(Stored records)

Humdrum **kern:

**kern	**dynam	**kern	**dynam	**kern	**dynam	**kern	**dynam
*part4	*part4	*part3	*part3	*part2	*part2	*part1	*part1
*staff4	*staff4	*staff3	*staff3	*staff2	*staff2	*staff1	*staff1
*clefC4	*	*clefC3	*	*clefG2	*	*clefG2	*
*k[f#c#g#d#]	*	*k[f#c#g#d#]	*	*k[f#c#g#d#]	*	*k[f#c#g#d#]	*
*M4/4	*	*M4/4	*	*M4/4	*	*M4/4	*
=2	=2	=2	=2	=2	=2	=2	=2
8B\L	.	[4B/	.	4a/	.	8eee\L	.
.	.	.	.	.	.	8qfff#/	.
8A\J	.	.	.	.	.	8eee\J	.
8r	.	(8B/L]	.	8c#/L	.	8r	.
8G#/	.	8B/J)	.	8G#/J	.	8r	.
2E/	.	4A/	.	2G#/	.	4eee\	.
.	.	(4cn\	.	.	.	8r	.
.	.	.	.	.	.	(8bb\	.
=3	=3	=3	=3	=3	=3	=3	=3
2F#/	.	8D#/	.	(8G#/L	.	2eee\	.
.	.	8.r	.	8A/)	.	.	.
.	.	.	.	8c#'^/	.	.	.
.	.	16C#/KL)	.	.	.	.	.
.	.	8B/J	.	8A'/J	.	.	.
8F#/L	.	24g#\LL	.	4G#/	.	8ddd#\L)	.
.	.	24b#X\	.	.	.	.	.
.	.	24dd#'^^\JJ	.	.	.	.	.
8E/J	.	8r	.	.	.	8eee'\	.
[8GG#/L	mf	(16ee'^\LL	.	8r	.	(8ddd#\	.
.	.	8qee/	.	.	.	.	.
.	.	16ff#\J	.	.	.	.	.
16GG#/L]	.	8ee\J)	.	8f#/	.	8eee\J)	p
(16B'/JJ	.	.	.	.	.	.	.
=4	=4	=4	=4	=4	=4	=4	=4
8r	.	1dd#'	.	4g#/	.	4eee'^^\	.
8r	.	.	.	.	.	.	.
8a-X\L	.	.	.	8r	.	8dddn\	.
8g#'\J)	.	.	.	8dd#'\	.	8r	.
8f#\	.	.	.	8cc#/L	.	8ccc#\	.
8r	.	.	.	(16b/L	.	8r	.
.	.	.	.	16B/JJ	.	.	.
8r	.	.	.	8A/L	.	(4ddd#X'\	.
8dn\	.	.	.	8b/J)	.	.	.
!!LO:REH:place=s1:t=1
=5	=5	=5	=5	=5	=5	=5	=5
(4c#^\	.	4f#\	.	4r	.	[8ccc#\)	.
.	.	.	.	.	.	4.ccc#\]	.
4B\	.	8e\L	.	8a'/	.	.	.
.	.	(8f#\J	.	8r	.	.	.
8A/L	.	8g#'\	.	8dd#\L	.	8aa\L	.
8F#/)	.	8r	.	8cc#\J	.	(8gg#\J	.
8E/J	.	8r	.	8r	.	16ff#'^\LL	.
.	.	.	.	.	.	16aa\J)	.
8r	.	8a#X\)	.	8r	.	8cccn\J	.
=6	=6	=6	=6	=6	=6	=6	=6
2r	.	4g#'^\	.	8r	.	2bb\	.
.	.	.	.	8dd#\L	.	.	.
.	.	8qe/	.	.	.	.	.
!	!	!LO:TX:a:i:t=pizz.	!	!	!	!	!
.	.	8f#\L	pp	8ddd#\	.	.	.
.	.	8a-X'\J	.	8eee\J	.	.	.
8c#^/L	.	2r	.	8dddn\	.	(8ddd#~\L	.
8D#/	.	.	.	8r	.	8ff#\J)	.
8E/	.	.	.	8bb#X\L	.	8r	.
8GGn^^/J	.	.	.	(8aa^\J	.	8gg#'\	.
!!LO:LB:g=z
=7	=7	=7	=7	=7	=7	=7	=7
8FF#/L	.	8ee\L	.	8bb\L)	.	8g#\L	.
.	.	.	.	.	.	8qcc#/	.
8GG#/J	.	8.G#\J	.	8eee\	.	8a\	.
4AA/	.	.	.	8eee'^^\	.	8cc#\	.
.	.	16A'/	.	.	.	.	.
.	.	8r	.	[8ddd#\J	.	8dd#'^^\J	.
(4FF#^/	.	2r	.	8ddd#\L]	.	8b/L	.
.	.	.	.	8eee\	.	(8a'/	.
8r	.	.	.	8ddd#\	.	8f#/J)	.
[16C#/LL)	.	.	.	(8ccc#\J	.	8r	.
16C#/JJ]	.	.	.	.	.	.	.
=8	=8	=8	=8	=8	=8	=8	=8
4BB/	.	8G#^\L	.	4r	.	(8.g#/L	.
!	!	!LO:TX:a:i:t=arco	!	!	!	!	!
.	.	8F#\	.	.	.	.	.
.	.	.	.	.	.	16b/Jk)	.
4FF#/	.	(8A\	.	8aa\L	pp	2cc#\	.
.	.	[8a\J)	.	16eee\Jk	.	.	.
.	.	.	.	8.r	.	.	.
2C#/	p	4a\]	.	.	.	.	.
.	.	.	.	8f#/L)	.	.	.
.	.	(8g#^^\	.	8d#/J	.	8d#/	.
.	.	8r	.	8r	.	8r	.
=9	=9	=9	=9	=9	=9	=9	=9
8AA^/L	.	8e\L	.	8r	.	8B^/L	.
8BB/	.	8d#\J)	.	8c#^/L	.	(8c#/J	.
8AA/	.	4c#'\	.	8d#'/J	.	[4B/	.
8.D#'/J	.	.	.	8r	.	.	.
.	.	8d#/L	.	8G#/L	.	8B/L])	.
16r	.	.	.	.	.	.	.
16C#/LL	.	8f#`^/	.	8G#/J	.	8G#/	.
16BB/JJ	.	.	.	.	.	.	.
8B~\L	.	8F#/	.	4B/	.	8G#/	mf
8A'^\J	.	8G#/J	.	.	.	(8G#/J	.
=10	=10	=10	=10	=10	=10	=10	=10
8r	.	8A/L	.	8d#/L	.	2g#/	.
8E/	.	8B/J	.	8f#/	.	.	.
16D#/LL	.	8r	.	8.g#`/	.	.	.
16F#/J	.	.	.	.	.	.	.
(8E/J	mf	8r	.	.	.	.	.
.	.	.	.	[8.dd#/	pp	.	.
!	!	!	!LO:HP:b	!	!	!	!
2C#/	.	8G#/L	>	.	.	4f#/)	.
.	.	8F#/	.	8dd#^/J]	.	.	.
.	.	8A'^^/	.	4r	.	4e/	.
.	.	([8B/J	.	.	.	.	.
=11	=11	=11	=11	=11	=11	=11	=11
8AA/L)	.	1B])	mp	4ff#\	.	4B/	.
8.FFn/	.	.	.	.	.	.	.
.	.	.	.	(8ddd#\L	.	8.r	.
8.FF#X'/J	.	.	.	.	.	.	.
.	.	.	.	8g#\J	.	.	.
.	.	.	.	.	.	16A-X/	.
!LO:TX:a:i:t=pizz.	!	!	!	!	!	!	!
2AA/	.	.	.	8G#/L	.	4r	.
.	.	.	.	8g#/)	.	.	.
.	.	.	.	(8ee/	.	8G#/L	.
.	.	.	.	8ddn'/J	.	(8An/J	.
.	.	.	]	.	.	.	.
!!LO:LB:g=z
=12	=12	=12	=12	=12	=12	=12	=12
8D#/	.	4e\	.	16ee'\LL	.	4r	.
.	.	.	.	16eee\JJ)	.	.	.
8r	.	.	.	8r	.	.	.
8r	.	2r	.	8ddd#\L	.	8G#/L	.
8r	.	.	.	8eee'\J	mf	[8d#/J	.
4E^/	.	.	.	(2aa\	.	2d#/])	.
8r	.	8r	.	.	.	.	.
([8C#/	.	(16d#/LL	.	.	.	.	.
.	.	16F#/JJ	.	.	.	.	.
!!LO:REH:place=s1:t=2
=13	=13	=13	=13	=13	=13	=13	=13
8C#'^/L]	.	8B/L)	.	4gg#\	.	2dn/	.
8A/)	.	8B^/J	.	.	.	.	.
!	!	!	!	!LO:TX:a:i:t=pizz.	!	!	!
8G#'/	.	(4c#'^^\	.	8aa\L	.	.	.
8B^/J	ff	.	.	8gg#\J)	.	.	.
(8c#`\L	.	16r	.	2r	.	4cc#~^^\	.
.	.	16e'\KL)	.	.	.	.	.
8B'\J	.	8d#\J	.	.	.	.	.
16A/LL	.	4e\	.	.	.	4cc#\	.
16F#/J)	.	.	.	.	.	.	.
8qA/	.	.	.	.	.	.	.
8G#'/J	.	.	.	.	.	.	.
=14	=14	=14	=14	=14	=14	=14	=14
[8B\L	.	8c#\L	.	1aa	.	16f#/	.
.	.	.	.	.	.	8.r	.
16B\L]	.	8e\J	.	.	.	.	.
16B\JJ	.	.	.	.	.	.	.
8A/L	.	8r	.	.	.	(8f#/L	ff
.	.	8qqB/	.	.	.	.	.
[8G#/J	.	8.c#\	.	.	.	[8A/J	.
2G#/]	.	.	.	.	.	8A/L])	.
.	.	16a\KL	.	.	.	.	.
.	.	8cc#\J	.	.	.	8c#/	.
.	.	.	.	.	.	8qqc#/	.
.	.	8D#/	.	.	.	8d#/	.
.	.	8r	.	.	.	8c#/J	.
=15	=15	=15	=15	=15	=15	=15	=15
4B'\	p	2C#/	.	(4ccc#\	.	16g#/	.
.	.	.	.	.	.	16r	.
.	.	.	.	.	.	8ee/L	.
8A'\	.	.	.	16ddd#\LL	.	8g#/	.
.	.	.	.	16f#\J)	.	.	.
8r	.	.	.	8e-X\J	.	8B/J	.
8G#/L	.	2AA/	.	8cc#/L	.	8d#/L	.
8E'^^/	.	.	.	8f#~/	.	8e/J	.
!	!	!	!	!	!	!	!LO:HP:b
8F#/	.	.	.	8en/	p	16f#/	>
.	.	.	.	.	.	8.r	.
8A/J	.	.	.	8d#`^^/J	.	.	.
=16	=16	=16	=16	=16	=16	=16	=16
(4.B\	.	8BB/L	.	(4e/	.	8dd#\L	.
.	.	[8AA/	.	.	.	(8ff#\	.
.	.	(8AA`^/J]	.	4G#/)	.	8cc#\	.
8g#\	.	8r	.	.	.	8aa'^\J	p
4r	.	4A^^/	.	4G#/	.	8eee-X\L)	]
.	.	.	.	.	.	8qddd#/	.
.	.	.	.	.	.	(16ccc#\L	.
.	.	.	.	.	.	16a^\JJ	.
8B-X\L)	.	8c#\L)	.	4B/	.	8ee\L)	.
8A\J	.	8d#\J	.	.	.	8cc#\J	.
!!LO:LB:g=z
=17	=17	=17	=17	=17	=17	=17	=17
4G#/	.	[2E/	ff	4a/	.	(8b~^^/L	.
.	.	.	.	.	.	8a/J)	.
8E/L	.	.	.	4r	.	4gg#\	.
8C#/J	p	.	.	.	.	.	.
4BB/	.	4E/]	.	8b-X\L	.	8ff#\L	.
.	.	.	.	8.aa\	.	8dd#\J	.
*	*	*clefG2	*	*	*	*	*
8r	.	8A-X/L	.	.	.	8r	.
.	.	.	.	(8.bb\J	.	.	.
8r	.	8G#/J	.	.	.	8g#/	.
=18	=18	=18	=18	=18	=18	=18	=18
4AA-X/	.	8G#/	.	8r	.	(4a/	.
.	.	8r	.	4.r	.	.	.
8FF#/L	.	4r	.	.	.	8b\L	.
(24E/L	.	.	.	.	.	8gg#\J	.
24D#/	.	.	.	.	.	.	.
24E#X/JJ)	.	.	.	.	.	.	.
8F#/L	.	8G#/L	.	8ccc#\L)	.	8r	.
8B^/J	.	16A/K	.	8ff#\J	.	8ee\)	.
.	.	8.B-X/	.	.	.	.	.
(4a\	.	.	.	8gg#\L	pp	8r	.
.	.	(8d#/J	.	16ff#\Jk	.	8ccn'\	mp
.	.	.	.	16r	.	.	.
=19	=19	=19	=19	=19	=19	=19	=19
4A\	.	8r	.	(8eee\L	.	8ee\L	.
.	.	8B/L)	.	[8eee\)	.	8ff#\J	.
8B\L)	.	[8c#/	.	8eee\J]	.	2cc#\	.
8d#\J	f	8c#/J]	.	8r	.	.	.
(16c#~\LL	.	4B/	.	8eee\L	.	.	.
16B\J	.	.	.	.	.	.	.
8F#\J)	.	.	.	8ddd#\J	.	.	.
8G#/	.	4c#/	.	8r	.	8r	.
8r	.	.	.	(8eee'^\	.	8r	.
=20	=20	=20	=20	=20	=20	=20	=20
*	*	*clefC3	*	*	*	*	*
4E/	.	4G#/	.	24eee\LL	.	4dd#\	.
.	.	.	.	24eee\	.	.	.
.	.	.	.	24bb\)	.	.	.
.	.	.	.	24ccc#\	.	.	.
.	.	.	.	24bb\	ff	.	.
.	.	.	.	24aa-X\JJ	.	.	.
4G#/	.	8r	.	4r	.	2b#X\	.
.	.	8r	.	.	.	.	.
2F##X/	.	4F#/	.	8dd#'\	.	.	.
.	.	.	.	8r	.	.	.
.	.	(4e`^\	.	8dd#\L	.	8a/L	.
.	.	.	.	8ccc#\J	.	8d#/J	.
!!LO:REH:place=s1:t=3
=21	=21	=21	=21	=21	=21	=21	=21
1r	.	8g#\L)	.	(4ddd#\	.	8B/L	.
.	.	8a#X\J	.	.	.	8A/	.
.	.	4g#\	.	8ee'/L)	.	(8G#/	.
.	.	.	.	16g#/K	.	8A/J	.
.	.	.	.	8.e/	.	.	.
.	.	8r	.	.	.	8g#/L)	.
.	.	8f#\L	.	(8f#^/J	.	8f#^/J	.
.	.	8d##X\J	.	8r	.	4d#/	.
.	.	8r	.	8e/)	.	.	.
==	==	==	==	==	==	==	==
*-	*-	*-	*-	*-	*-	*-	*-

*WHAT THIS TASK INVOLVES*:
Locate each line of the material above that contains the string "kern" and copy it out. Match case exactly.

*REPLY*:
Humdrum **kern:
**kern	**dynam	**kern	**dynam	**kern	**dynam	**kern	**dynam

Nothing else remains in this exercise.